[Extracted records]
- Opening Delimiter -

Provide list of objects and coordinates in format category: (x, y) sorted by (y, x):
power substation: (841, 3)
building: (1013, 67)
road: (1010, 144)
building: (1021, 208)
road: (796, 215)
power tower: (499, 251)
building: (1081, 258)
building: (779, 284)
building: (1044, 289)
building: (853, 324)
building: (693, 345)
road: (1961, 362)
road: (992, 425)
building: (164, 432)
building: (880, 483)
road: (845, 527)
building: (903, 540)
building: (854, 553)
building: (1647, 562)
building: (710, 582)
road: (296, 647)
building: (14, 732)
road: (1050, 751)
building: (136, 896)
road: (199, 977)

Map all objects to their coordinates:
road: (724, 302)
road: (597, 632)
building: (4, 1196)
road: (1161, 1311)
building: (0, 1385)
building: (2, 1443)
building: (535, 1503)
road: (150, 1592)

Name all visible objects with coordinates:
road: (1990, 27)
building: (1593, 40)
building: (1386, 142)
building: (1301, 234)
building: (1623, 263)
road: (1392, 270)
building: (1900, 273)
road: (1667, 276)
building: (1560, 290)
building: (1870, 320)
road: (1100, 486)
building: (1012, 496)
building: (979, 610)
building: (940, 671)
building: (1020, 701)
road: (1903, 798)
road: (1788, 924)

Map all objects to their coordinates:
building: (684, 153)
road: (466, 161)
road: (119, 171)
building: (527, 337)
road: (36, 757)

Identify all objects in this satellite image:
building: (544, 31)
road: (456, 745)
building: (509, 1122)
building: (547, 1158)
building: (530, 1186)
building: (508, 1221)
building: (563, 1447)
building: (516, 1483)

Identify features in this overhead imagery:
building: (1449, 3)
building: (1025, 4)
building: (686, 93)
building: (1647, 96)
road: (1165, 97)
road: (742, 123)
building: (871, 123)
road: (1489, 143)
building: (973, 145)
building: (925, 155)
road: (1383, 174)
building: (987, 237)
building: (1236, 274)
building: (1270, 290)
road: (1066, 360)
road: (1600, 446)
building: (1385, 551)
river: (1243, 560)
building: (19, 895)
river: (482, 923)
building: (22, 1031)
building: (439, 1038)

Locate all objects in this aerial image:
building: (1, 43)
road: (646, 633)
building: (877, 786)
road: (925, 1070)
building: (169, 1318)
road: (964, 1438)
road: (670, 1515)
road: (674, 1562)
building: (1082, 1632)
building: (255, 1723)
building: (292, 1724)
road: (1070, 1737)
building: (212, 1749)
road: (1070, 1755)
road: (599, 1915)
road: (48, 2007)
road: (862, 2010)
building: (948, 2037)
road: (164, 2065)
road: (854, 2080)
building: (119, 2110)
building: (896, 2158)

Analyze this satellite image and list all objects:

- Closing Delimiter -

## ABOUT THIS TASK
Every line above should be written out again, unchanged.

## SOLUTION
Provide list of objects and coordinates in format category: (x, y) sorted by (y, x):
power substation: (841, 3)
building: (1013, 67)
road: (1010, 144)
building: (1021, 208)
road: (796, 215)
power tower: (499, 251)
building: (1081, 258)
building: (779, 284)
building: (1044, 289)
building: (853, 324)
building: (693, 345)
road: (1961, 362)
road: (992, 425)
building: (164, 432)
building: (880, 483)
road: (845, 527)
building: (903, 540)
building: (854, 553)
building: (1647, 562)
building: (710, 582)
road: (296, 647)
building: (14, 732)
road: (1050, 751)
building: (136, 896)
road: (199, 977)

Map all objects to their coordinates:
road: (724, 302)
road: (597, 632)
building: (4, 1196)
road: (1161, 1311)
building: (0, 1385)
building: (2, 1443)
building: (535, 1503)
road: (150, 1592)

Name all visible objects with coordinates:
road: (1990, 27)
building: (1593, 40)
building: (1386, 142)
building: (1301, 234)
building: (1623, 263)
road: (1392, 270)
building: (1900, 273)
road: (1667, 276)
building: (1560, 290)
building: (1870, 320)
road: (1100, 486)
building: (1012, 496)
building: (979, 610)
building: (940, 671)
building: (1020, 701)
road: (1903, 798)
road: (1788, 924)

Map all objects to their coordinates:
building: (684, 153)
road: (466, 161)
road: (119, 171)
building: (527, 337)
road: (36, 757)

Identify all objects in this satellite image:
building: (544, 31)
road: (456, 745)
building: (509, 1122)
building: (547, 1158)
building: (530, 1186)
building: (508, 1221)
building: (563, 1447)
building: (516, 1483)

Identify features in this overhead imagery:
building: (1449, 3)
building: (1025, 4)
building: (686, 93)
building: (1647, 96)
road: (1165, 97)
road: (742, 123)
building: (871, 123)
road: (1489, 143)
building: (973, 145)
building: (925, 155)
road: (1383, 174)
building: (987, 237)
building: (1236, 274)
building: (1270, 290)
road: (1066, 360)
road: (1600, 446)
building: (1385, 551)
river: (1243, 560)
building: (19, 895)
river: (482, 923)
building: (22, 1031)
building: (439, 1038)

Locate all objects in this aerial image:
building: (1, 43)
road: (646, 633)
building: (877, 786)
road: (925, 1070)
building: (169, 1318)
road: (964, 1438)
road: (670, 1515)
road: (674, 1562)
building: (1082, 1632)
building: (255, 1723)
building: (292, 1724)
road: (1070, 1737)
building: (212, 1749)
road: (1070, 1755)
road: (599, 1915)
road: (48, 2007)
road: (862, 2010)
building: (948, 2037)
road: (164, 2065)
road: (854, 2080)
building: (119, 2110)
building: (896, 2158)

Analyze this satellite image and list all objects:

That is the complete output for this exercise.